### WHAT IS REQUIRED
Restate, exactly as written, the entries below from the line that holds "POT1: 10k -> 5k" through the line that holds "MATRIX2 pin VCC: 3V3 -> GND". Pictures are not part of the copy.

### GIVEN RECORDS

BEGIN

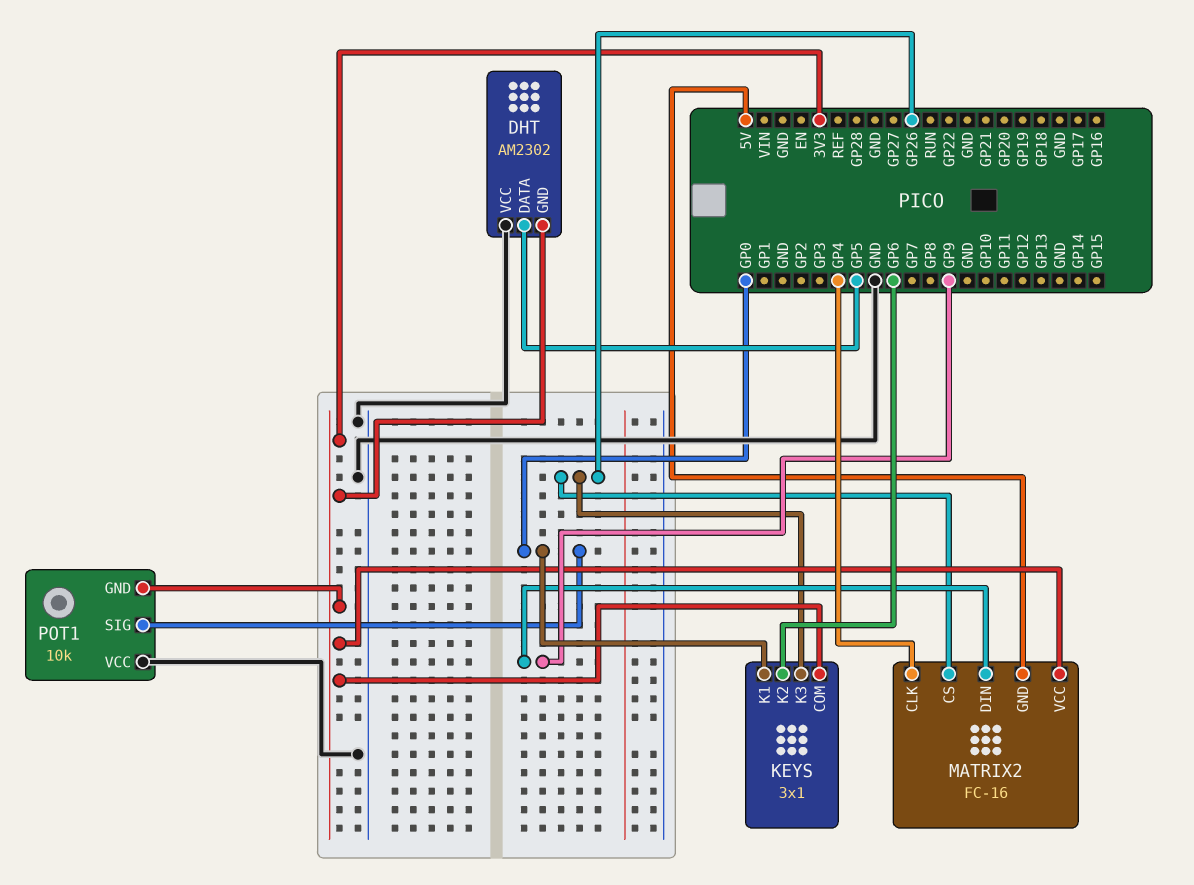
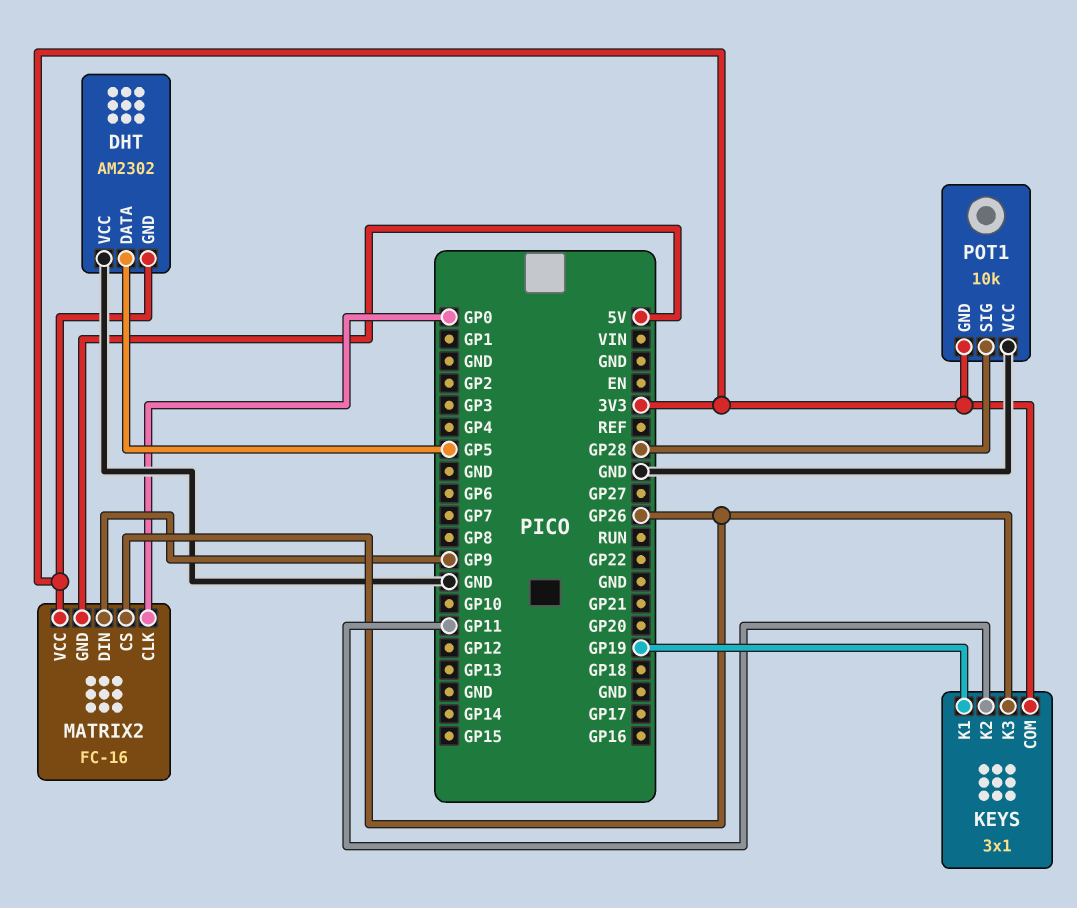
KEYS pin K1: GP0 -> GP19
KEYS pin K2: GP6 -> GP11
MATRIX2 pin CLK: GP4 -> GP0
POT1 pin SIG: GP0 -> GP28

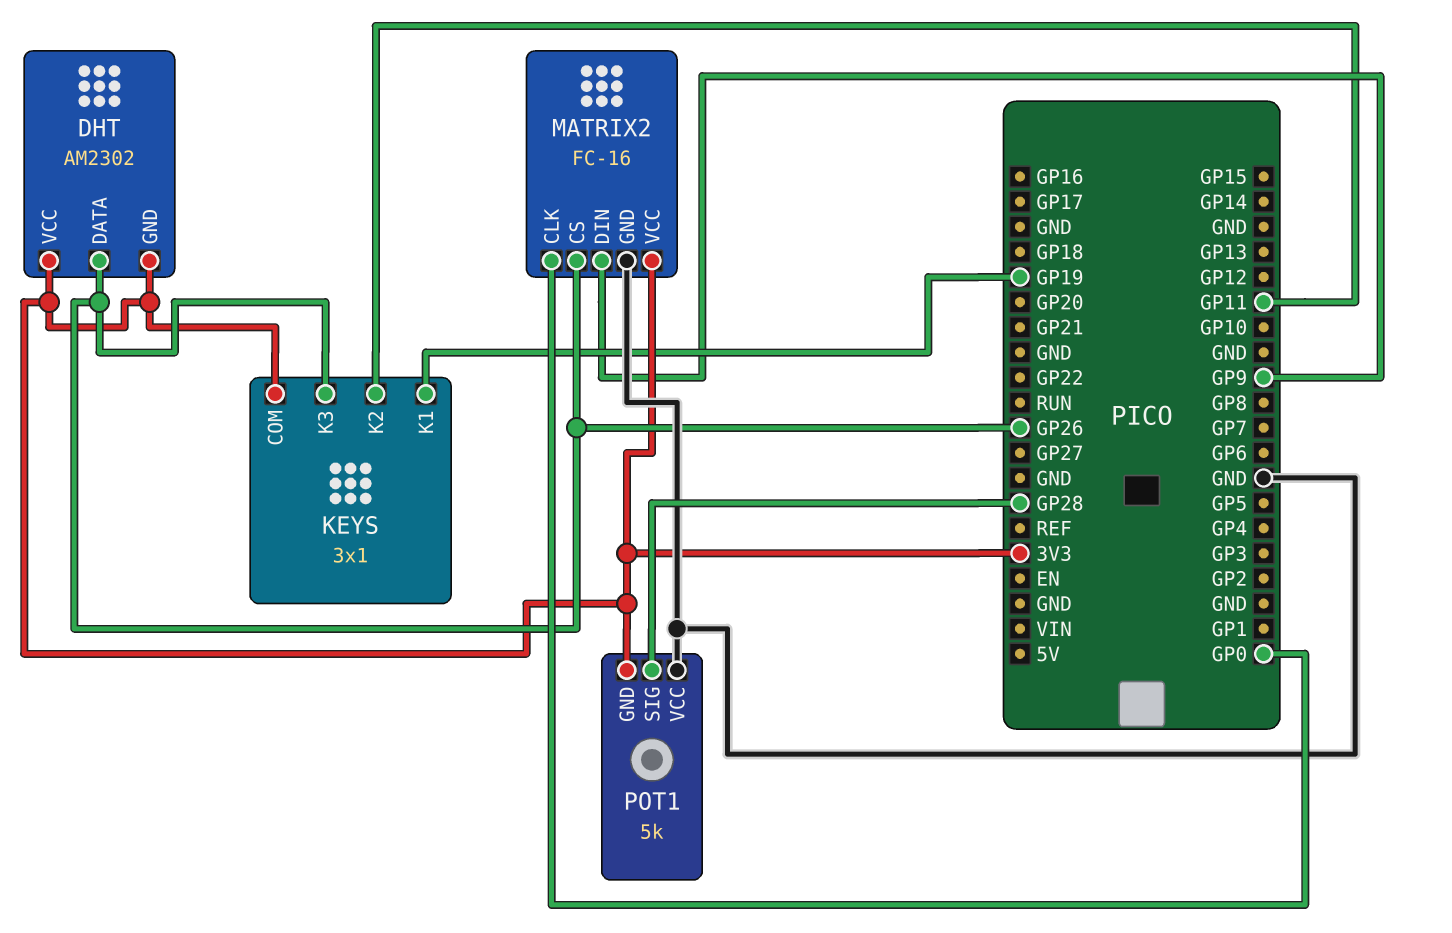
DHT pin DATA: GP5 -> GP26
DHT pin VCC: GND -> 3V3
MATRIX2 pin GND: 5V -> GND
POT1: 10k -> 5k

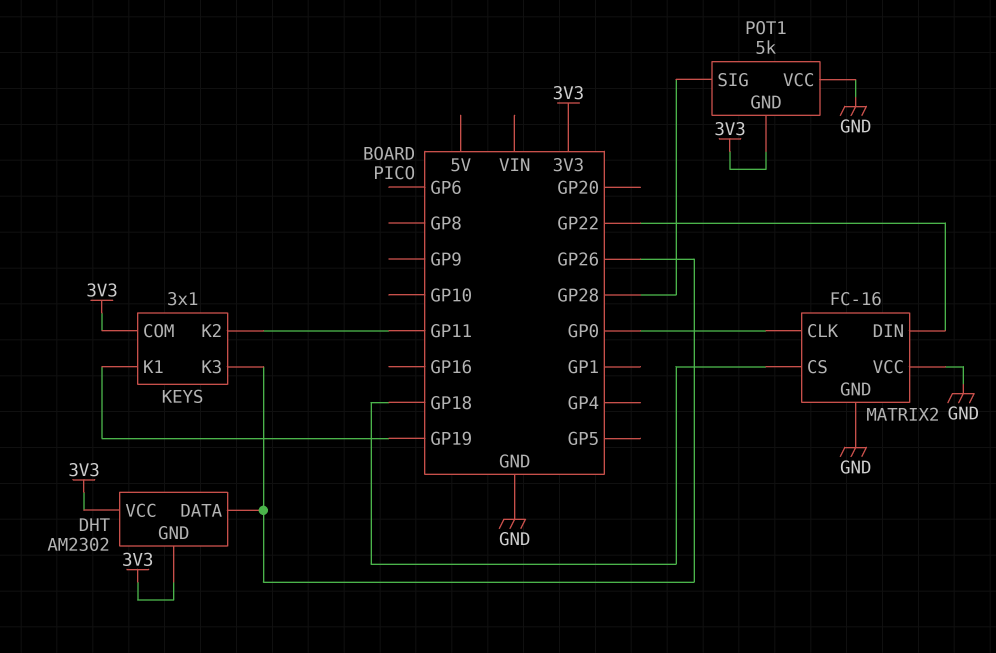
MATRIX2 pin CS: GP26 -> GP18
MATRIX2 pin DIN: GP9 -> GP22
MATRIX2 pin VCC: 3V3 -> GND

END
BEGIN

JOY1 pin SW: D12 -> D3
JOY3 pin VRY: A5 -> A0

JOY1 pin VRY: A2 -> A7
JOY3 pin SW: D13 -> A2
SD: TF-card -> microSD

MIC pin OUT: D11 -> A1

END
BEGIN

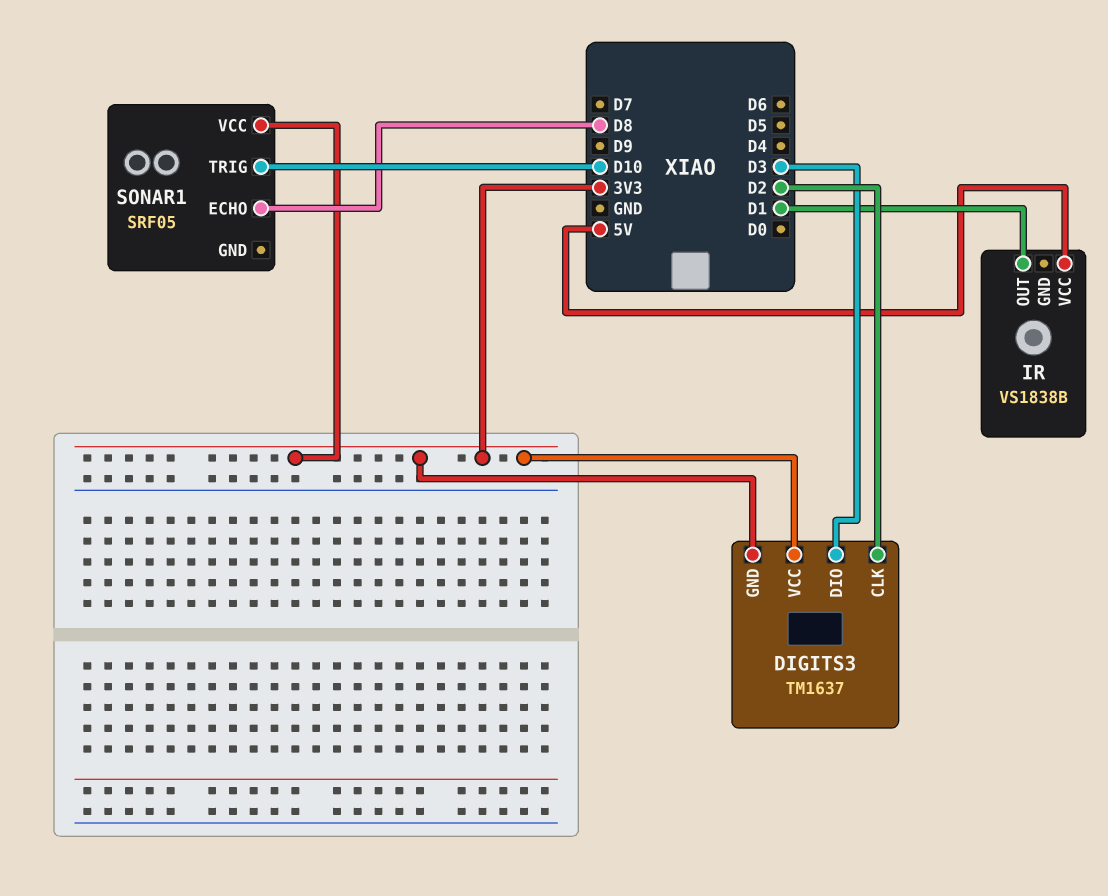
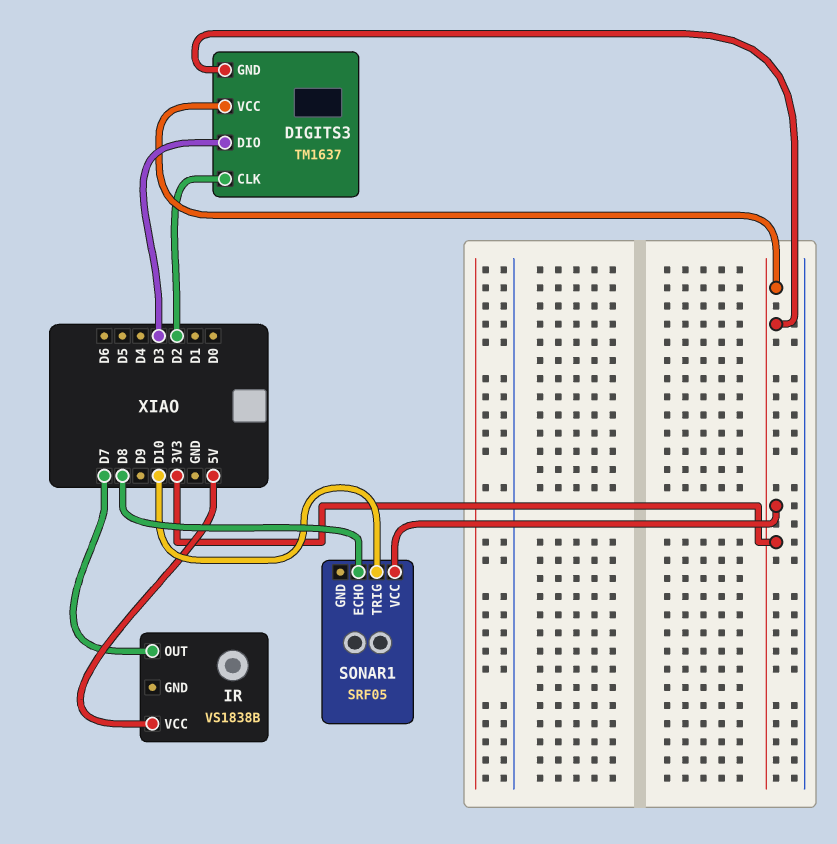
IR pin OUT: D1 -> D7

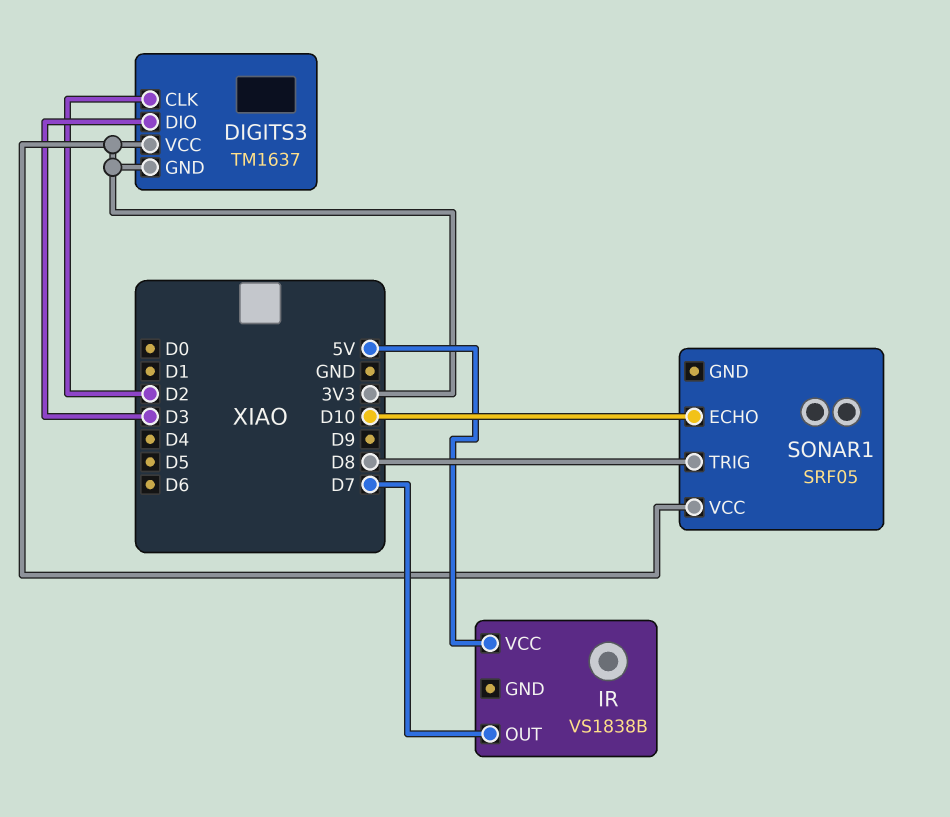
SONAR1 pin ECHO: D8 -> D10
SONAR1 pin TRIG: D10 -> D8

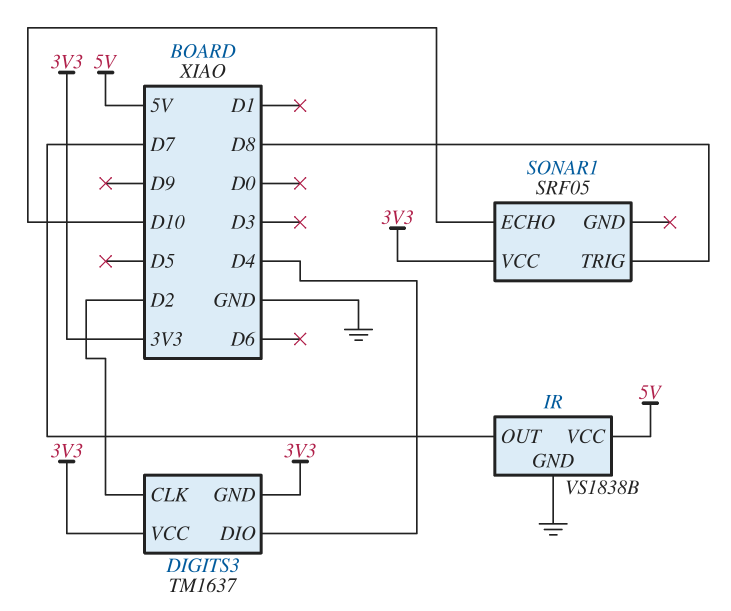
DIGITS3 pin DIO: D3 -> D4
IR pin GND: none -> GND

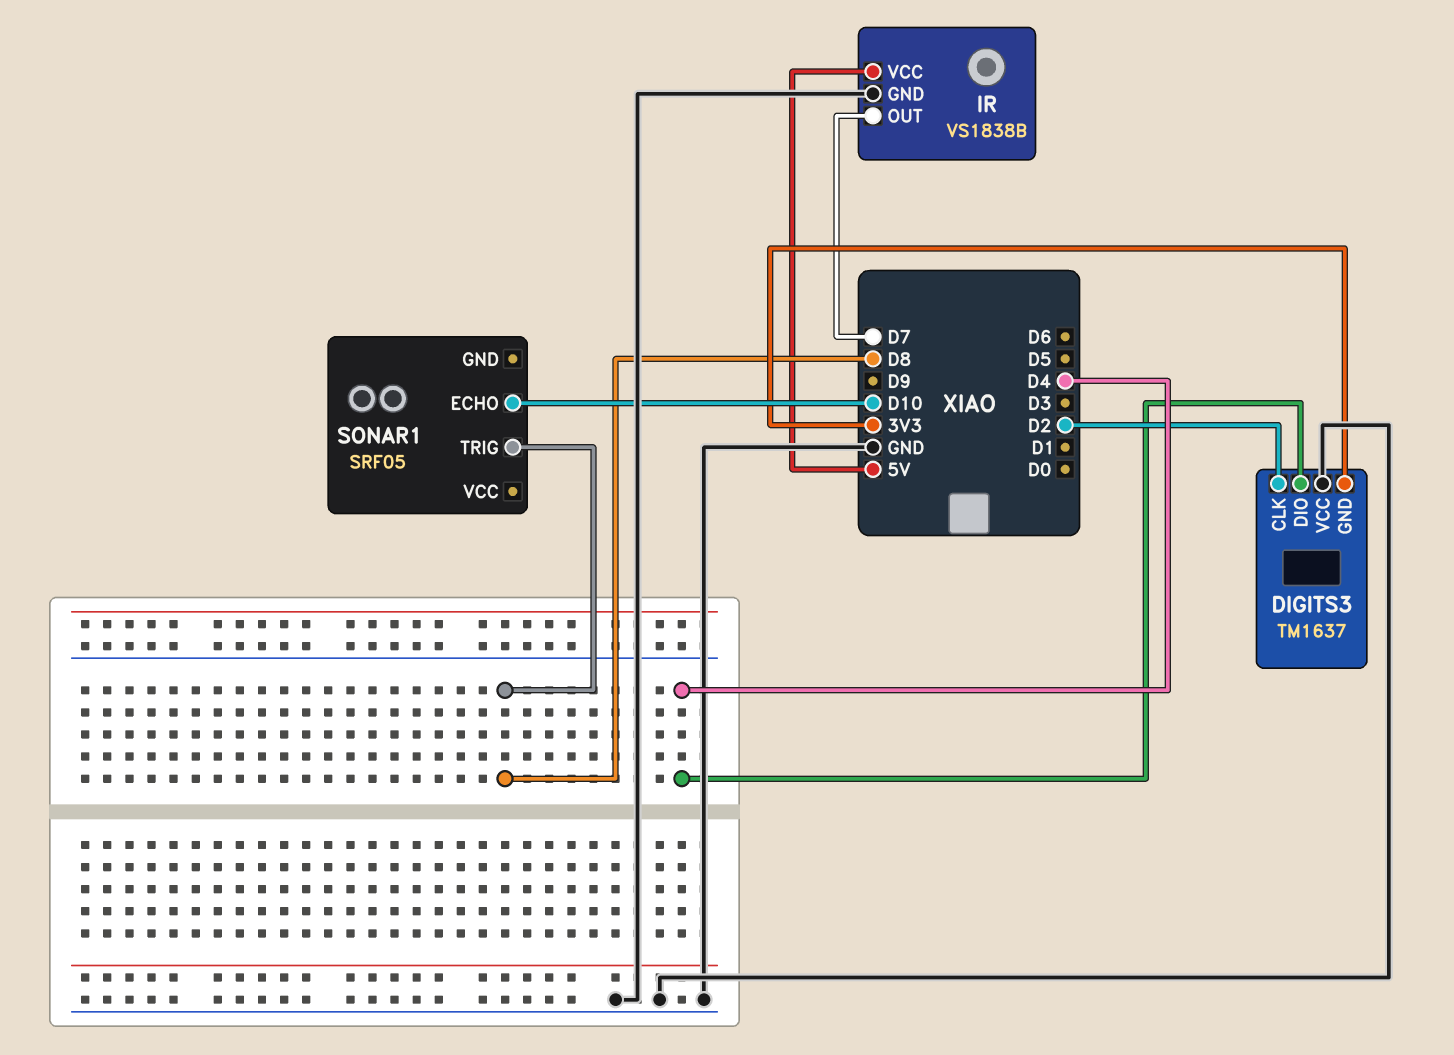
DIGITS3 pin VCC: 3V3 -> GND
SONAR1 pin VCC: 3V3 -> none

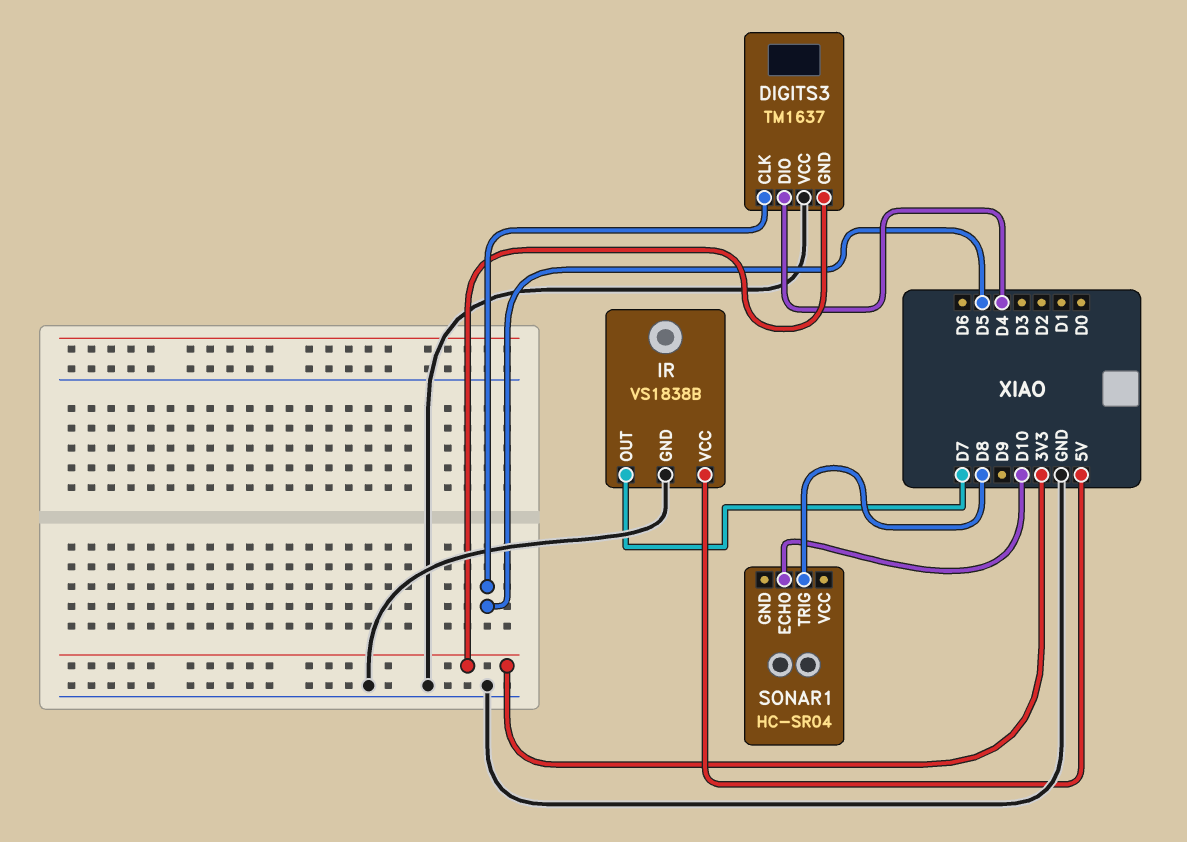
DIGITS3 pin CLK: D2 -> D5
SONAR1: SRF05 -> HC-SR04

END

### RESPONSE TO THE EXERCISE
POT1: 10k -> 5k

MATRIX2 pin CS: GP26 -> GP18
MATRIX2 pin DIN: GP9 -> GP22
MATRIX2 pin VCC: 3V3 -> GND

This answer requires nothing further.